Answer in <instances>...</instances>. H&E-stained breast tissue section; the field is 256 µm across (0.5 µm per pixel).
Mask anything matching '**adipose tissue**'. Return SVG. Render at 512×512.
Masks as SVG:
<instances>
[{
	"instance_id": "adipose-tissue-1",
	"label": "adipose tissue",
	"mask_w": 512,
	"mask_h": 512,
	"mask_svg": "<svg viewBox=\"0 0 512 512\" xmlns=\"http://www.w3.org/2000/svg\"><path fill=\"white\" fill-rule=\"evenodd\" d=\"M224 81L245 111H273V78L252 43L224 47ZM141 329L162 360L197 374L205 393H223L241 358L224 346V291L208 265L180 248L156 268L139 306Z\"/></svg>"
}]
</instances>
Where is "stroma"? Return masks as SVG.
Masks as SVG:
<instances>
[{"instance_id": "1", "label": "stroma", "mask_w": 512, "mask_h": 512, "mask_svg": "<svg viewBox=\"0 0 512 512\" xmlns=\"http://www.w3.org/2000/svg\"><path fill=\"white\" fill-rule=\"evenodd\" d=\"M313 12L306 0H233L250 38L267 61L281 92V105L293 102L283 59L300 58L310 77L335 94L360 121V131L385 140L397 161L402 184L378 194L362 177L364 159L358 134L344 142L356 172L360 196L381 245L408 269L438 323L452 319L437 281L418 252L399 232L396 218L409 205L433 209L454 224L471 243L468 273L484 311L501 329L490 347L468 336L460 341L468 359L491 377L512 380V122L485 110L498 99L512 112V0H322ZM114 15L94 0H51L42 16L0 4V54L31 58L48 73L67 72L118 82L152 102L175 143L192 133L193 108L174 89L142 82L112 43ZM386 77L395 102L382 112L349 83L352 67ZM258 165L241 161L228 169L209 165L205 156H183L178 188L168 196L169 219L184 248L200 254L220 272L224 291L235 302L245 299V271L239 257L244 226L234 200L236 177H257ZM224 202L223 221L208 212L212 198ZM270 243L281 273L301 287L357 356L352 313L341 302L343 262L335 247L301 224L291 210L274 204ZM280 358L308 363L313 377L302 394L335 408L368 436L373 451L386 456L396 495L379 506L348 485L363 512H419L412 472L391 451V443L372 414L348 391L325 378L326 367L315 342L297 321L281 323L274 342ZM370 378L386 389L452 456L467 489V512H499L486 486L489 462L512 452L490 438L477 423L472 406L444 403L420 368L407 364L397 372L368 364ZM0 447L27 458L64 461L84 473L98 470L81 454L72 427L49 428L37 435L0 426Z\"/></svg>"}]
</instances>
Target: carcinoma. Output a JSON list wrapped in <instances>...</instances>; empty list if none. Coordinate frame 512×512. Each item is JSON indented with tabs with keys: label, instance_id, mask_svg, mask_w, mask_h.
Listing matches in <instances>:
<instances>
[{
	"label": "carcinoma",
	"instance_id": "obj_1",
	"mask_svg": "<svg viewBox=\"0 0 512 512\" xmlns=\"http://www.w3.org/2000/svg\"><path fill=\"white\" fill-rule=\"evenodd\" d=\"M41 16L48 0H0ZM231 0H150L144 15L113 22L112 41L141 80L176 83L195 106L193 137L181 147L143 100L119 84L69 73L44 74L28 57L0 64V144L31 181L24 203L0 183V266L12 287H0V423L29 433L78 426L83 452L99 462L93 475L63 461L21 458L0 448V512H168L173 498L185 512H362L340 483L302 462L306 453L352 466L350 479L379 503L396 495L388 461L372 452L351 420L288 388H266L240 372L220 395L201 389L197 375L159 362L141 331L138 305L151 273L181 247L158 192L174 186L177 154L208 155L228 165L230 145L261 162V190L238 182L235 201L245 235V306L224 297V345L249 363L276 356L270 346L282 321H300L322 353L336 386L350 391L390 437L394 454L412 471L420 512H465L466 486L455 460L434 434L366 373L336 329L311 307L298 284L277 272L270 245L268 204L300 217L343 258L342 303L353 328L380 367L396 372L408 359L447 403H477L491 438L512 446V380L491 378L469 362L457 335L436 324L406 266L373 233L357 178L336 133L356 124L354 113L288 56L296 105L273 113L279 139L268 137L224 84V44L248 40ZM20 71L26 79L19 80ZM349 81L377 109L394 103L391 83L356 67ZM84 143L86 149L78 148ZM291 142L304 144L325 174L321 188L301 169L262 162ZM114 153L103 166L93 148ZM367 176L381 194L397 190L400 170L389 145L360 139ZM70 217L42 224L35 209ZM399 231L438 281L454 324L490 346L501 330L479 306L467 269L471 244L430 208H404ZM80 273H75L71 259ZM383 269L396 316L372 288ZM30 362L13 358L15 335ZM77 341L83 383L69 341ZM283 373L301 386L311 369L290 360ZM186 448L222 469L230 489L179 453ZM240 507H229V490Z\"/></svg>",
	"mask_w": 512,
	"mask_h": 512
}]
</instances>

=======

*REQUIRED TASK*.
Pick out each line above that includes "tissue" and show it.

*FULL SOLUTION*.
Answer in <instances>...</instances>. H&E-stained breast tissue section; the field is 256 µm across (0.5 µm per pixel).
Mask anything matching '**adipose tissue**'. Return SVG. Render at 512×512.
	"instance_id": "adipose-tissue-1",
	"label": "adipose tissue",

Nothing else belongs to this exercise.